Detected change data

*** Begin section ***

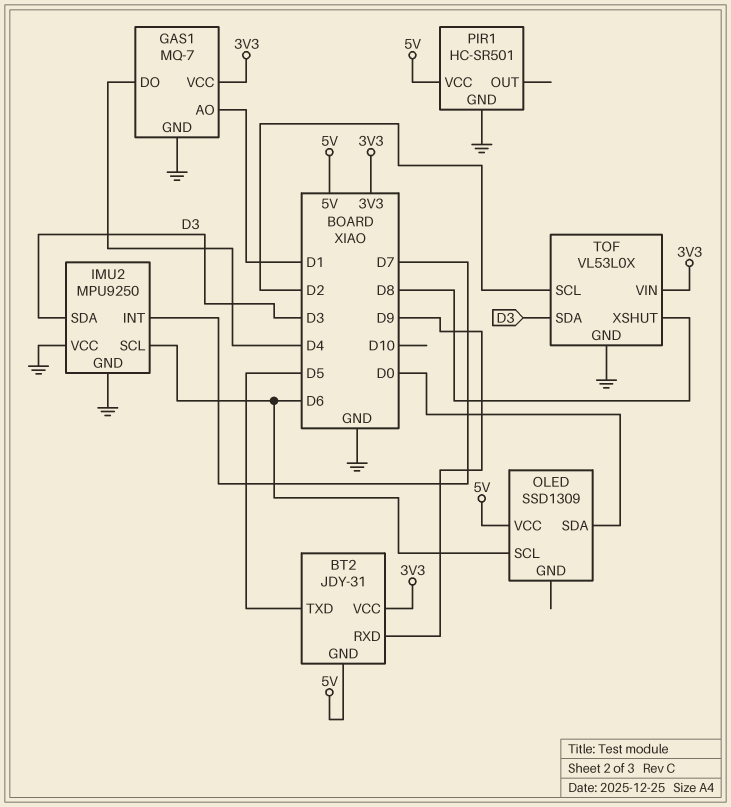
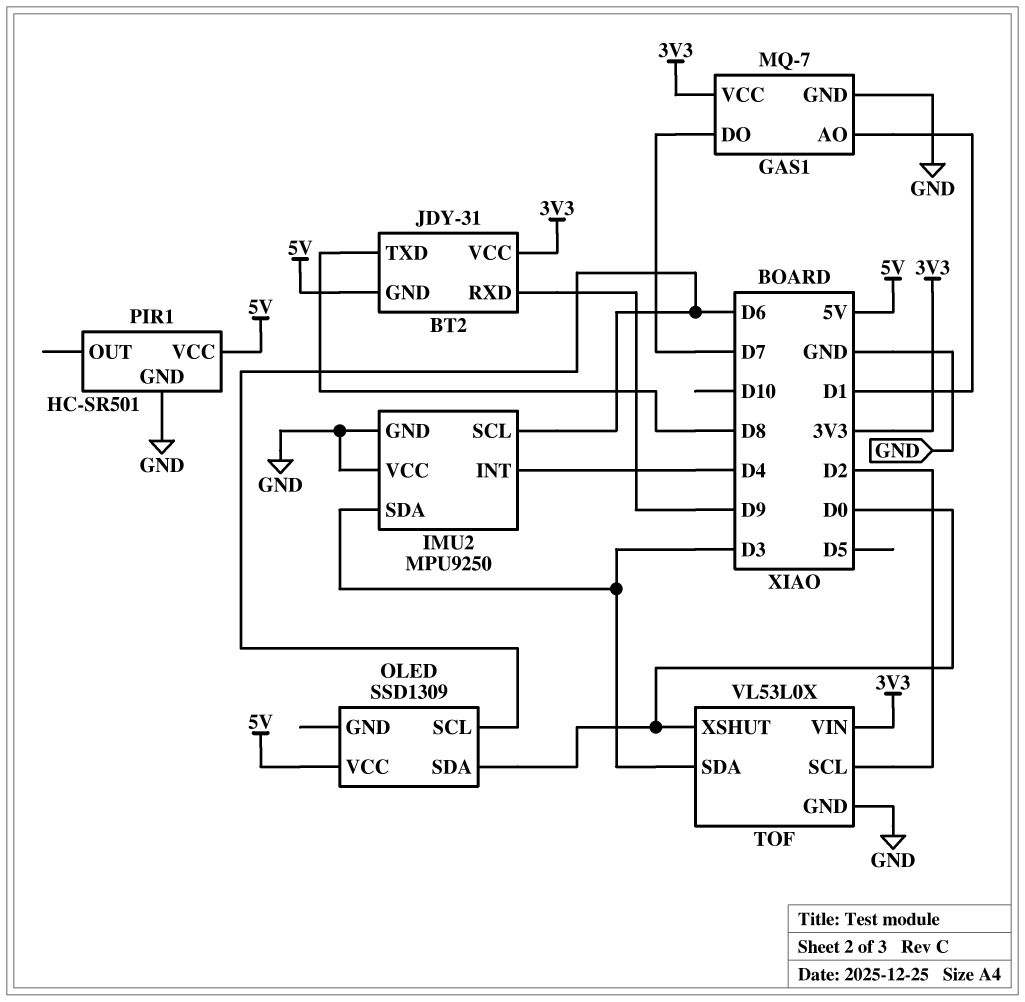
BT2 pin TXD: D5 -> D8
GAS1 pin DO: D4 -> D7
IMU2 pin INT: D7 -> D4
TOF pin XSHUT: D8 -> D0

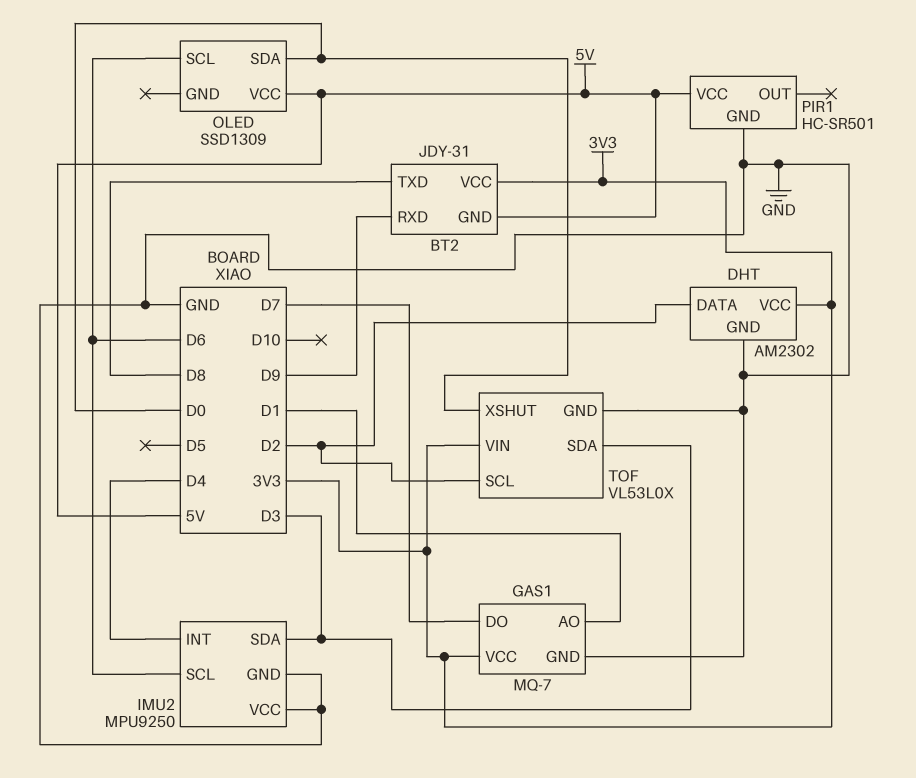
DHT: none -> AM2302
DHT pin DATA: none -> D2
DHT pin GND: none -> GND
DHT pin VCC: none -> 3V3

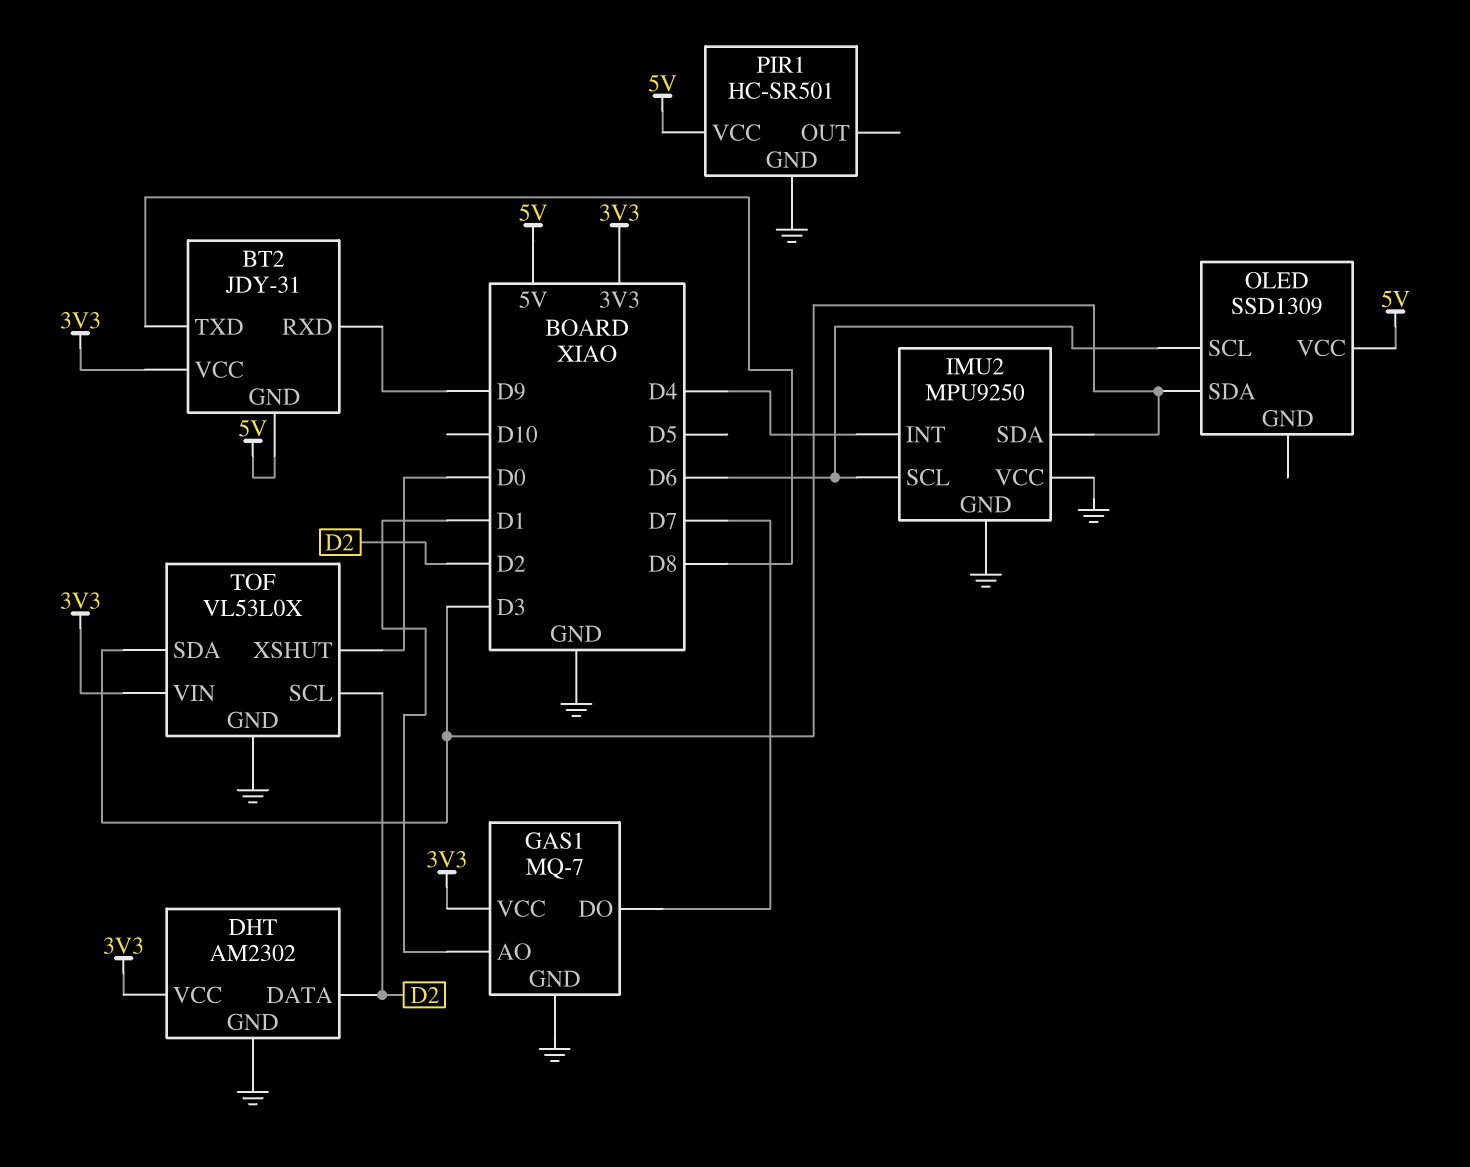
OLED pin SDA: D0 -> D3

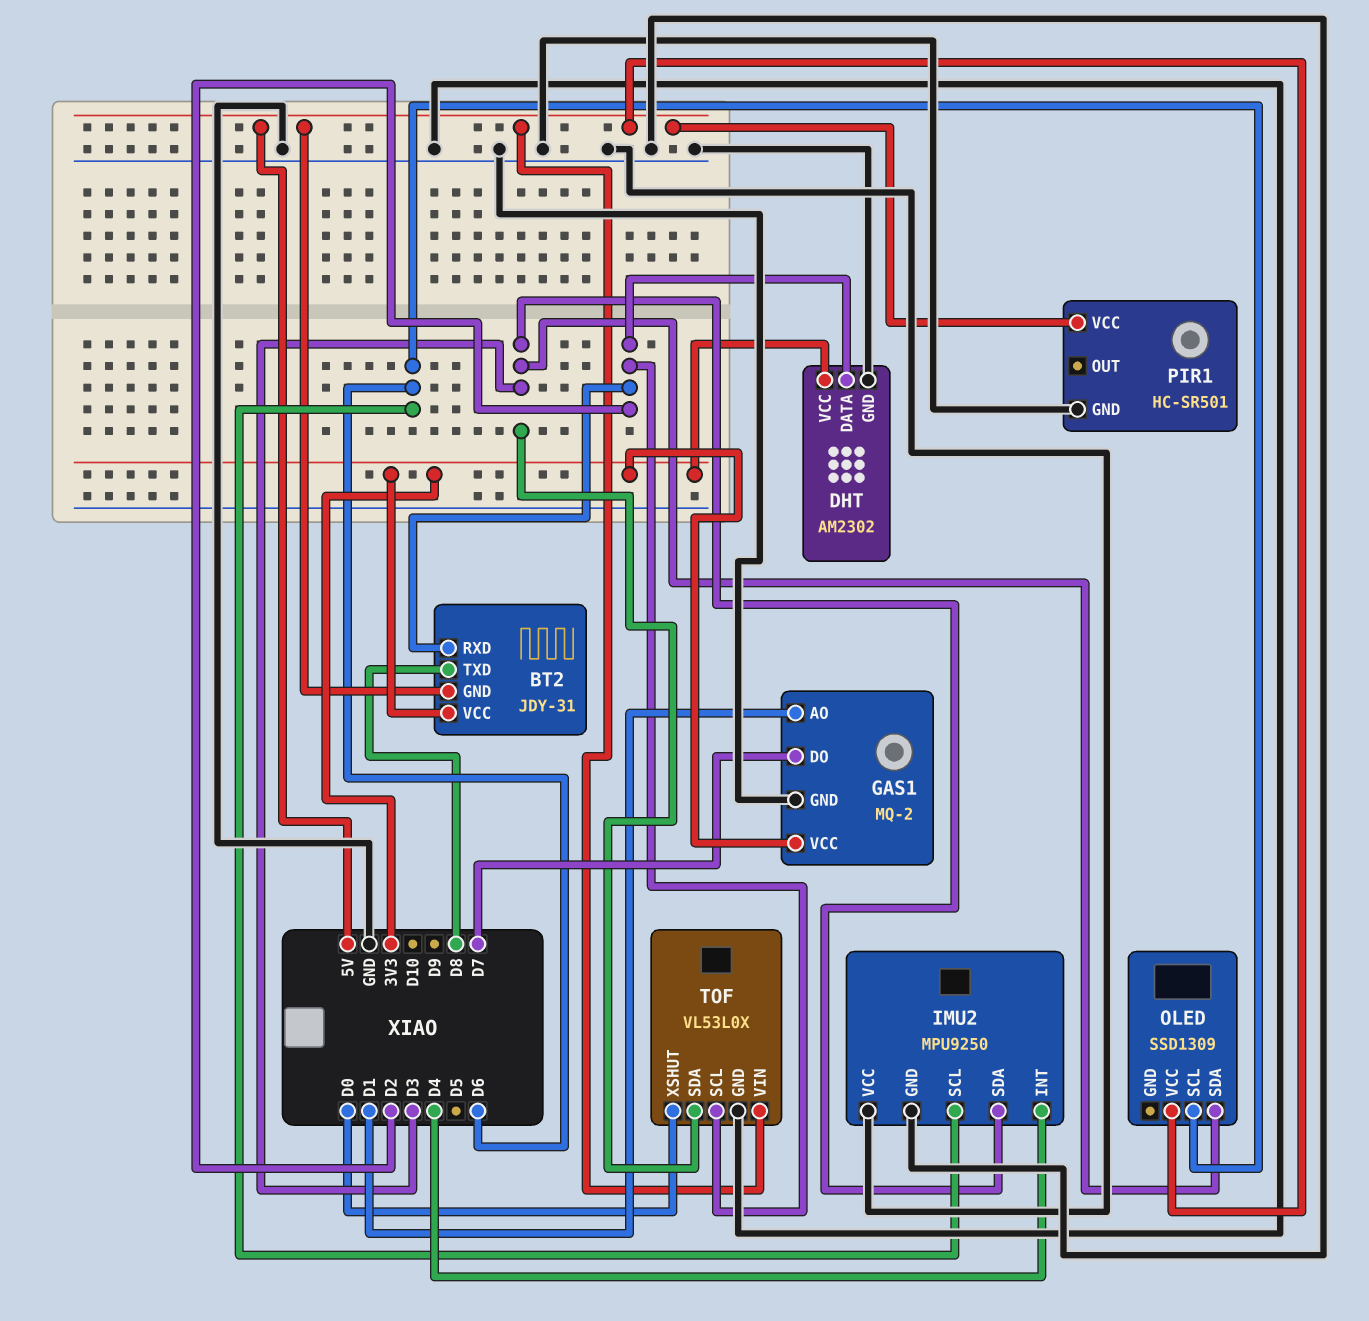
BT2 pin RXD: D9 -> D2
GAS1: MQ-7 -> MQ-2
TOF pin VIN: 3V3 -> 5V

*** End section ***

| EXERCISE |
In the entries above, find the line containing "DHT pin VCC: none -> 3V3". Transcribe it and every later line to the end, exactly, and leave out the pictures.

| EXPECTED ANSWER |
DHT pin VCC: none -> 3V3

OLED pin SDA: D0 -> D3

BT2 pin RXD: D9 -> D2
GAS1: MQ-7 -> MQ-2
TOF pin VIN: 3V3 -> 5V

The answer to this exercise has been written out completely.